== Segment start ==

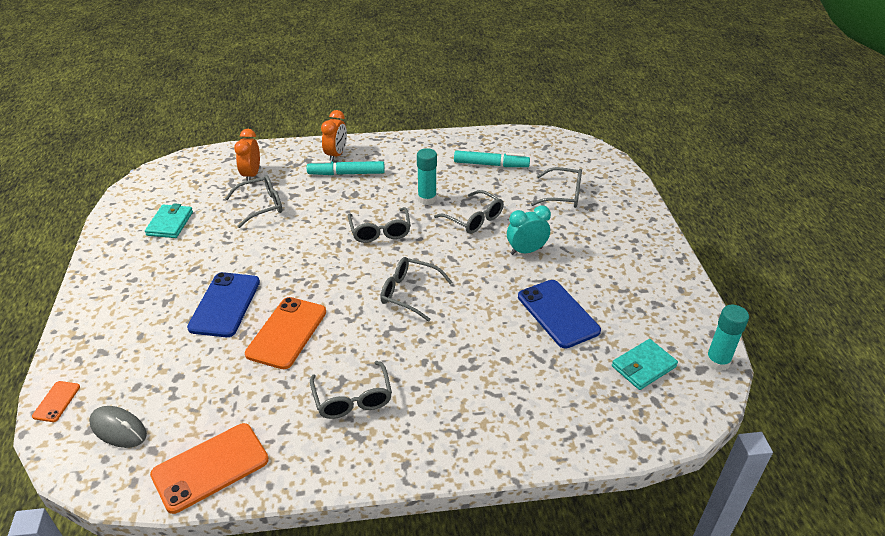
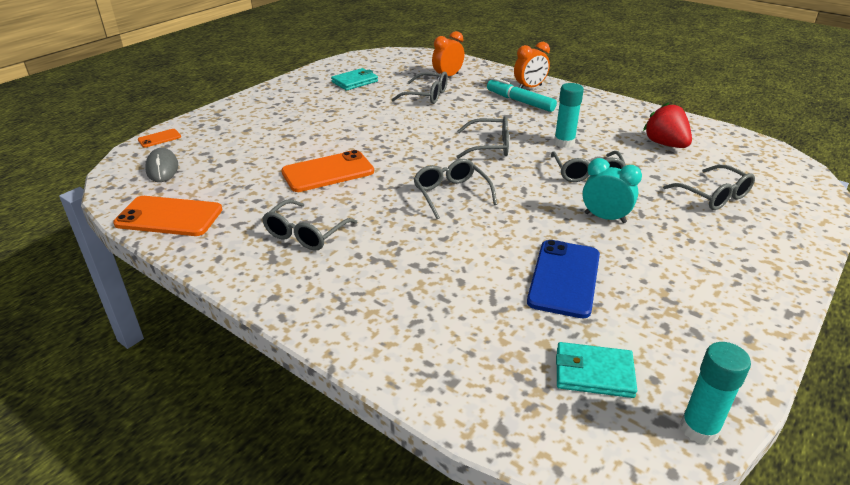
camera: 45 degrees right, 5 degrees down
blue phone [187,272,260,337] -> none
grey glasses [348,207,411,243] -> grey glasses turned 120 degrees counterclockwise [456,116,509,159]
turquoise marker [454,150,530,167] -> red strawberry [643,102,692,148]

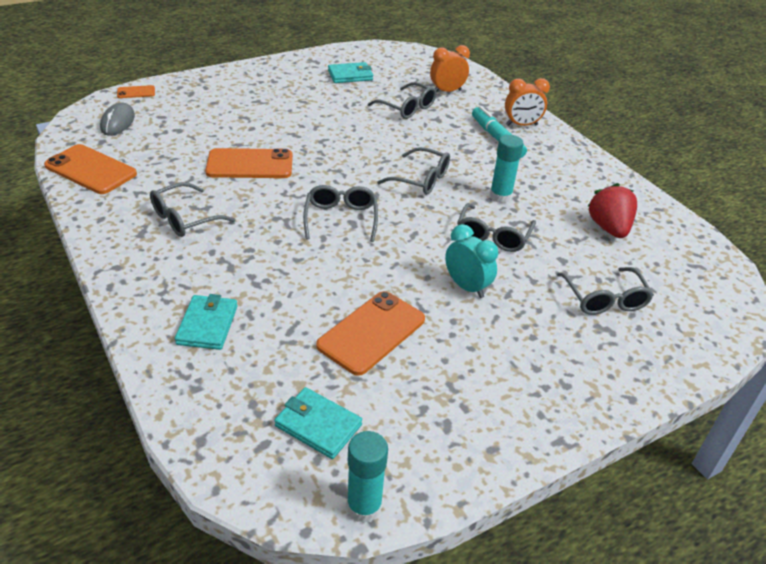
camera: 20 degrees right, 5 degrees up
blue phone [527,240,600,318] -> orange phone [316,291,425,376]
none -> turquoise wallet [175,294,238,350]

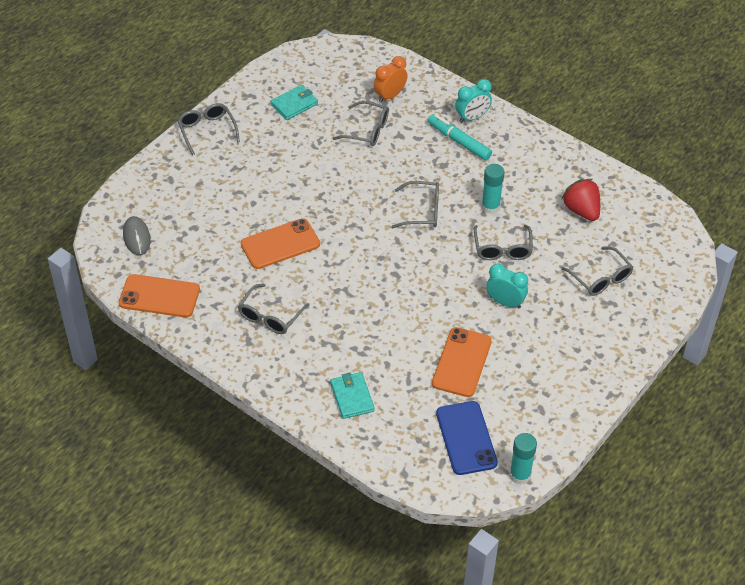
camera: 20 degrees left, 10 degrees up
orange phone [117,85,155,98] -> none
turquoise wallet [274,387,362,459] -> blue phone [436,401,498,475]
grey glasses [303,185,378,242] -> grey glasses moved to [177,103,240,156]
orange clock [505,78,550,126] -> turquoise clock [455,79,492,123]

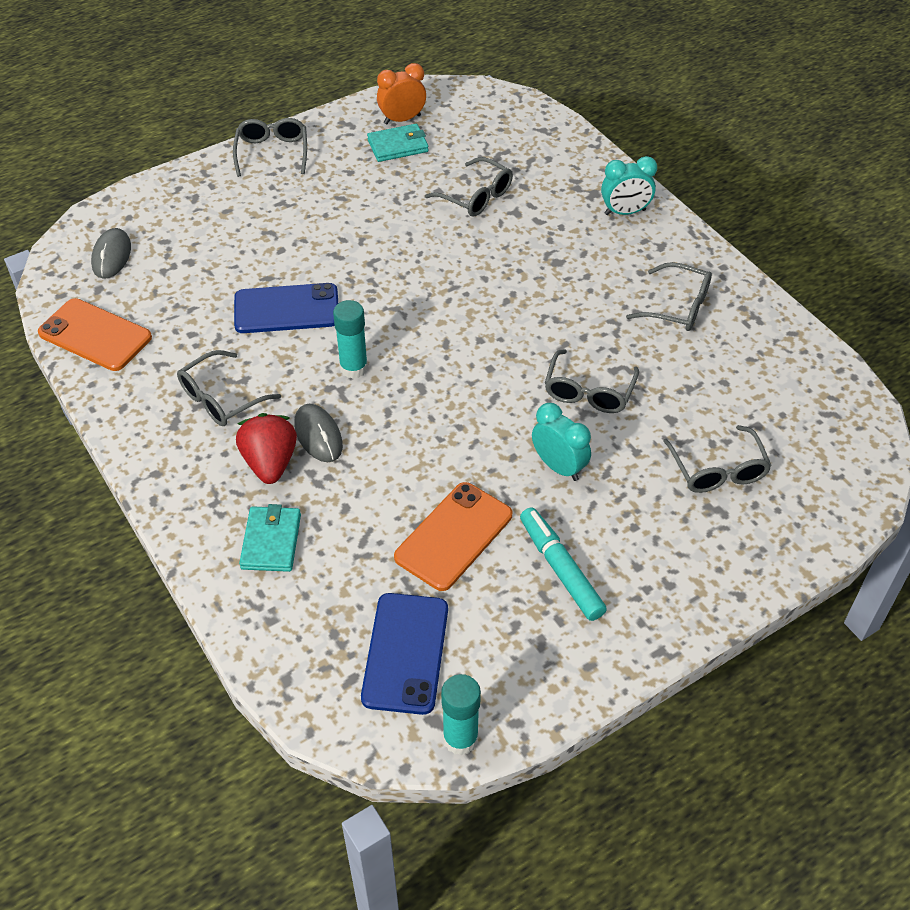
camera: 20 degrees right, 0 degrees up
orange phone [241,218,320,269] -> blue phone [234,283,338,333]
orange clock [374,56,408,103] -> orange clock moved to [377,63,426,124]
grey glasses [392,181,439,228] -> grey glasses moved to [626,262,712,331]
turquoise marker [428,114,492,161] -> turquoise marker moved to [520,507,607,621]
turquoise glue stick [481,164,504,214] -> turquoise glue stick moved to [333,300,368,379]
red strawberry [562,179,600,221] -> red strawberry moved to [236,413,297,484]
none -> grey mouse [295,404,343,462]

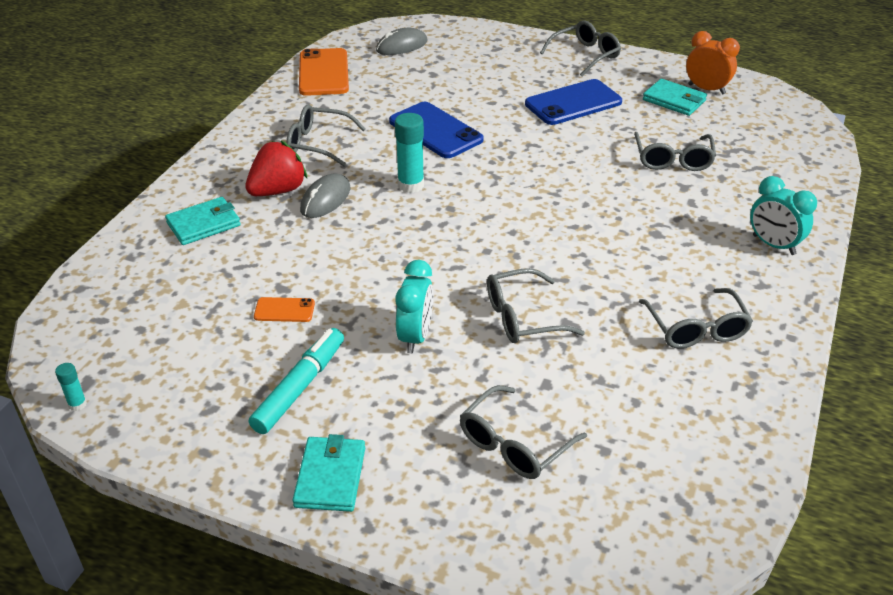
camera: 55 degrees right, 10 degrees down
blue phone [361,593,448,715] -> blue phone moved to [525,79,622,125]
orange phone [394,482,512,591] -> orange phone [254,297,315,322], size x0.49
turquoise glue stick [441,674,481,755] -> turquoise glue stick [55,363,87,411], size x0.52
none -> turquoise wallet [292,434,365,512]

== Segment end ==

[WHAT YOU ARE ASKED TO DO] Working through the records, find each line containing the word "none" and copy it.

[REPLY]
blue phone [187,272,260,337] -> none
none -> turquoise wallet [175,294,238,350]
orange phone [117,85,155,98] -> none
none -> grey mouse [295,404,343,462]
none -> turquoise wallet [292,434,365,512]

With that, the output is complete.